§ **WORK REQUEST**
Reproduce only the lines from the one containing "TOF pin SDA: A3 -> A0" through the end of the data, exactly as they stand.

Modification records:
○ ○ ○ ○ ○

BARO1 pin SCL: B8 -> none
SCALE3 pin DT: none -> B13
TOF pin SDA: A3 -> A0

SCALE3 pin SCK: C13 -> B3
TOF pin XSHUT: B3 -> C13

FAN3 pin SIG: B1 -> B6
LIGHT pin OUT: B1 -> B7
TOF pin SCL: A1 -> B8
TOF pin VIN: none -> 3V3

○ ○ ○ ○ ○

§ **THE COMPLETED TASK**
TOF pin SDA: A3 -> A0

SCALE3 pin SCK: C13 -> B3
TOF pin XSHUT: B3 -> C13

FAN3 pin SIG: B1 -> B6
LIGHT pin OUT: B1 -> B7
TOF pin SCL: A1 -> B8
TOF pin VIN: none -> 3V3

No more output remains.